THE PROBLEM:
Copy each line from the data that has the word "VRAW" in it.

DATA SECTION:
┌────────
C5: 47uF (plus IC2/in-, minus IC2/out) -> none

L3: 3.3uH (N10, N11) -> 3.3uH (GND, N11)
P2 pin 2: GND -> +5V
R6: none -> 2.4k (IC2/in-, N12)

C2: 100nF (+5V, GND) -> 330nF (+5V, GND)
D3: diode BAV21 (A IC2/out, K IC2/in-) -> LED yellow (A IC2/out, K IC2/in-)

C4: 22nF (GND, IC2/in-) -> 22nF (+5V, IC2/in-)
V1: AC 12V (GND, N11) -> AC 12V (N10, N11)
└────────
┌────────
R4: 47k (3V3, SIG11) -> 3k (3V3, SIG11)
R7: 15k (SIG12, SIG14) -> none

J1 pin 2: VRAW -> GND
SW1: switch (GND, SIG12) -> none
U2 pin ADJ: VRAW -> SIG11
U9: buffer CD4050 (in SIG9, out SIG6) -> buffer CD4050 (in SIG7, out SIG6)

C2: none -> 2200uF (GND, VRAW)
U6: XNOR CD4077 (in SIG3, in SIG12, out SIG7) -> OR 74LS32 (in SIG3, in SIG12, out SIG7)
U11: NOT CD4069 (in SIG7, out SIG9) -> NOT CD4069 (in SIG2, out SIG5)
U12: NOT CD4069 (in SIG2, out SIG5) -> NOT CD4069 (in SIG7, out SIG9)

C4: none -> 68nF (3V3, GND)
└────────
┌────────
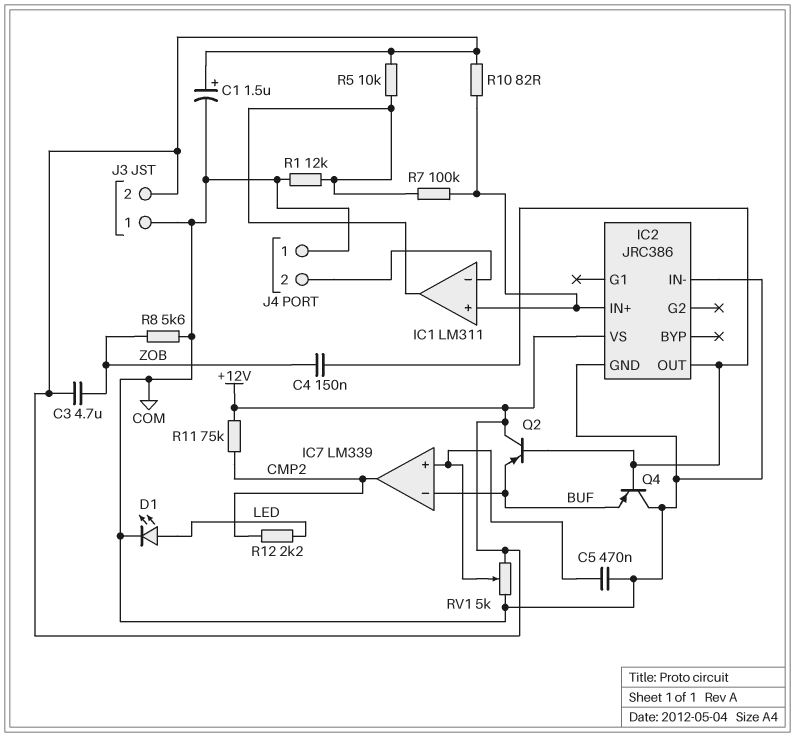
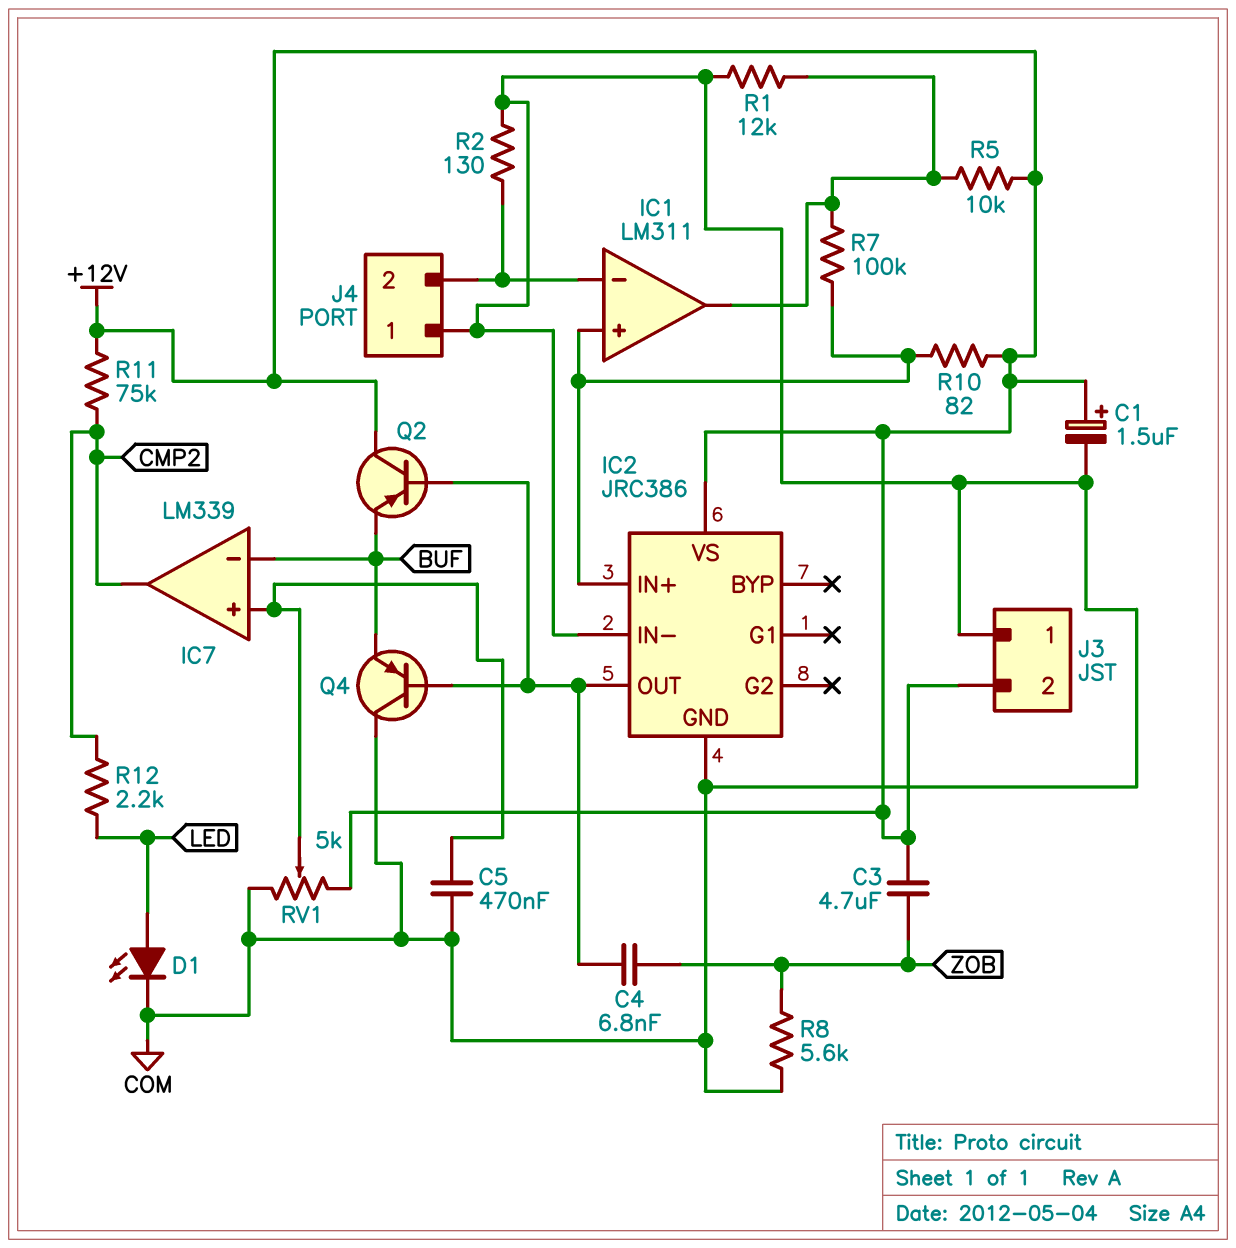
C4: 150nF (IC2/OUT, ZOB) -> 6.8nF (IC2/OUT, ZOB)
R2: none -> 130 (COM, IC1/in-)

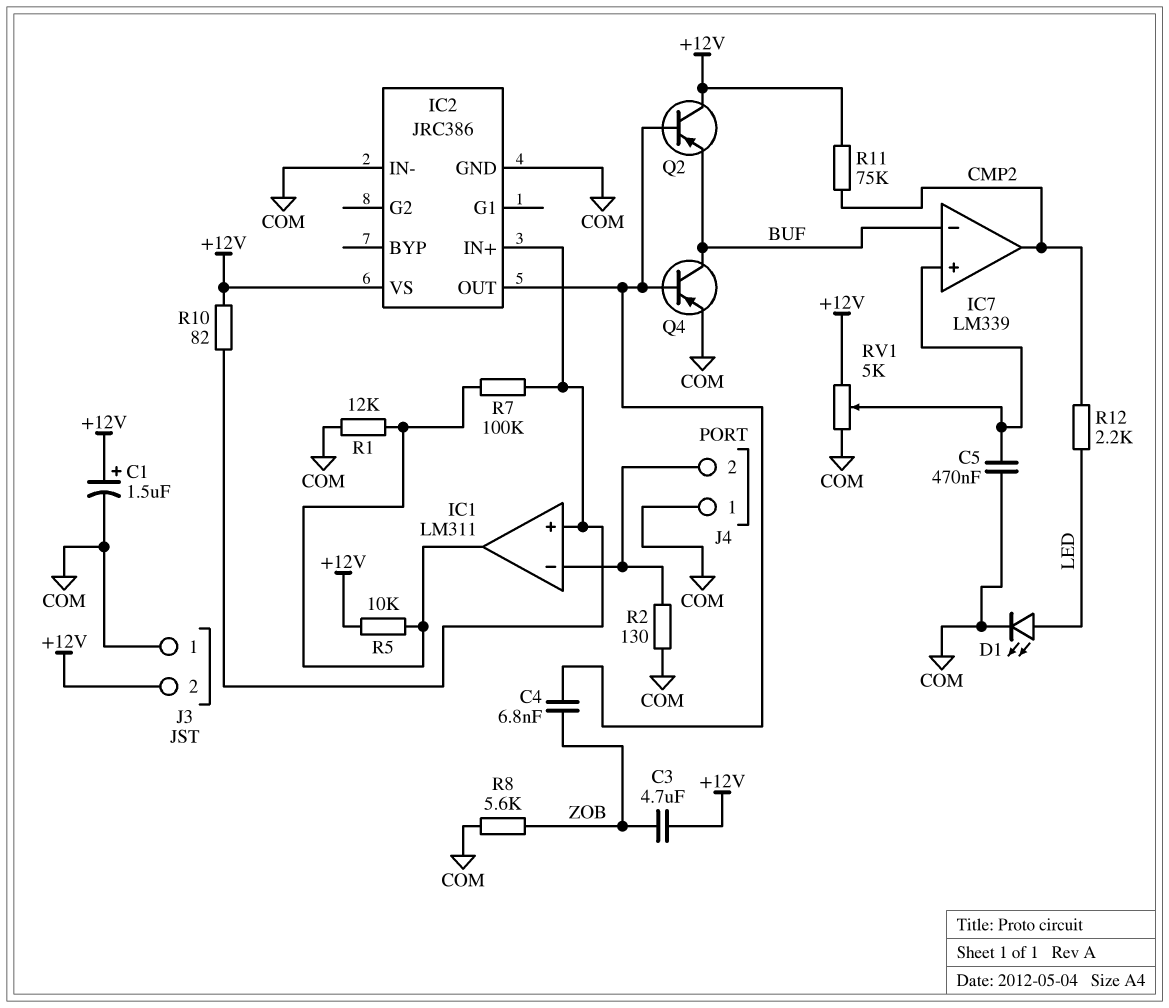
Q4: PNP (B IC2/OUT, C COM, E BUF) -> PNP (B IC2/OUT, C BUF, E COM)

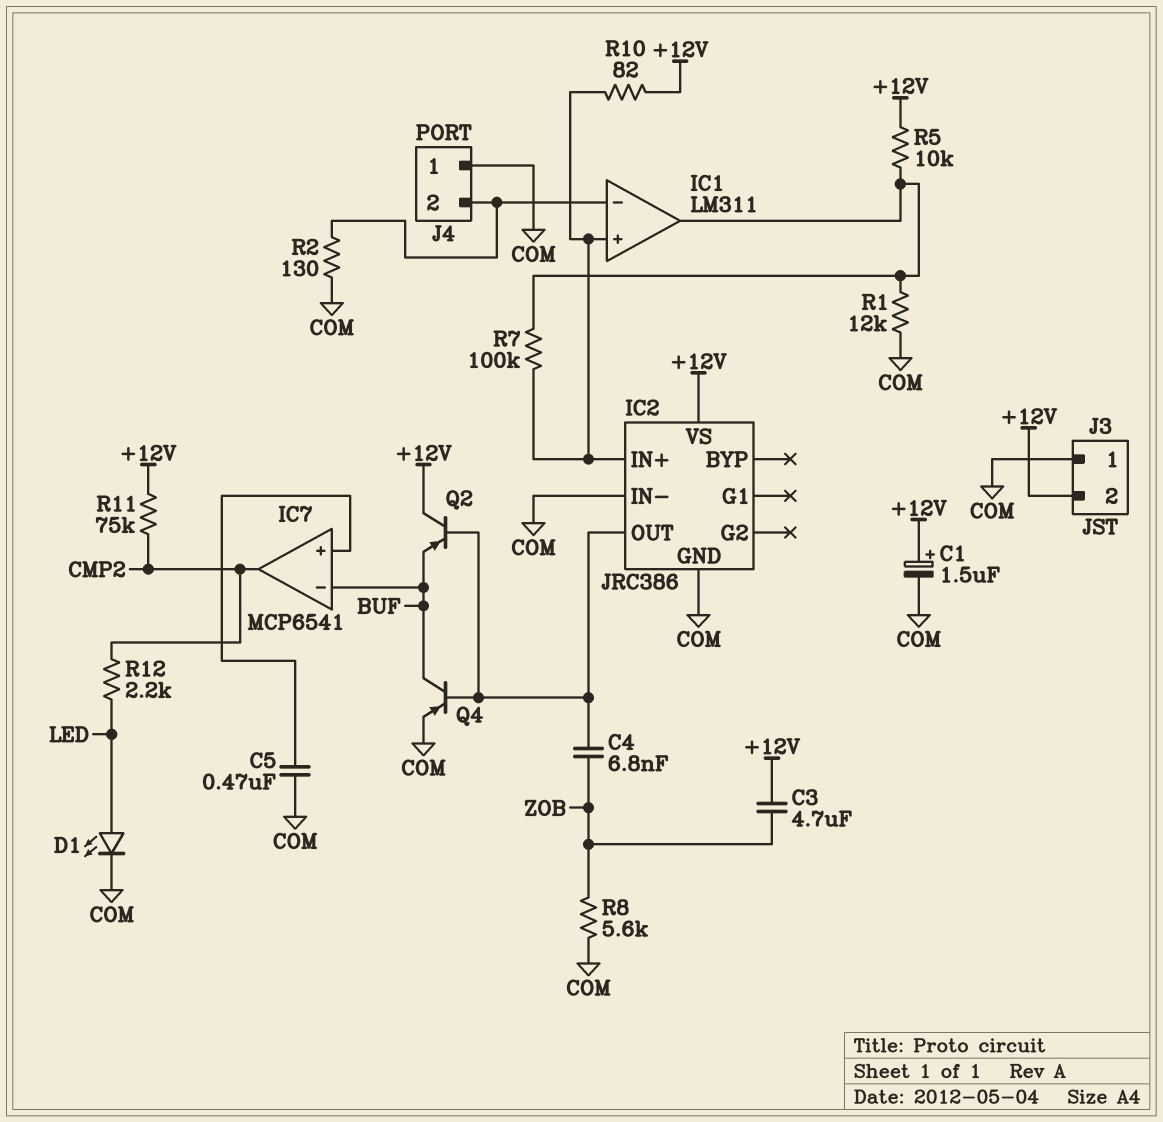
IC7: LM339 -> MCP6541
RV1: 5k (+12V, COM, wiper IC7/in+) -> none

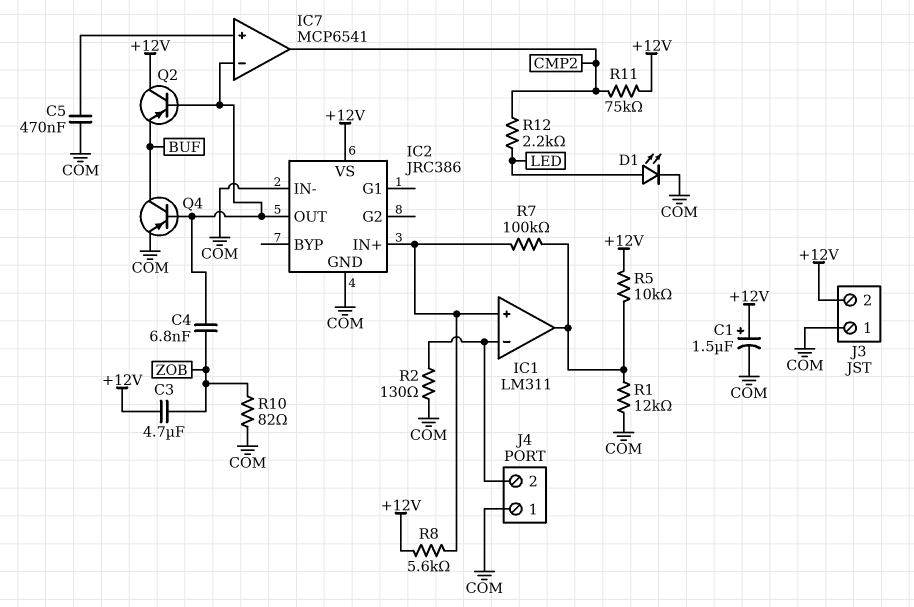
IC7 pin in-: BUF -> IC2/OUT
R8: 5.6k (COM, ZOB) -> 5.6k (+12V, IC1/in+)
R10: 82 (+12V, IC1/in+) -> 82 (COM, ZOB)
└────────
TASK ANSWER:
J1 pin 2: VRAW -> GND
U2 pin ADJ: VRAW -> SIG11
C2: none -> 2200uF (GND, VRAW)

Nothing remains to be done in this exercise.